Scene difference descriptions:
# # #

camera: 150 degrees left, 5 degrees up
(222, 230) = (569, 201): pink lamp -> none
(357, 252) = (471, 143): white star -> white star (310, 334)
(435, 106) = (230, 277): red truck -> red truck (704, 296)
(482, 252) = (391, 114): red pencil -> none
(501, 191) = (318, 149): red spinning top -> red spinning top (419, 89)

# # #

WORK ITEM
All of the entries above must be quoted exactly.

OUTPUT FOR THIS EXERCISE
camera: 150 degrees left, 5 degrees up
(222, 230) = (569, 201): pink lamp -> none
(357, 252) = (471, 143): white star -> white star (310, 334)
(435, 106) = (230, 277): red truck -> red truck (704, 296)
(482, 252) = (391, 114): red pencil -> none
(501, 191) = (318, 149): red spinning top -> red spinning top (419, 89)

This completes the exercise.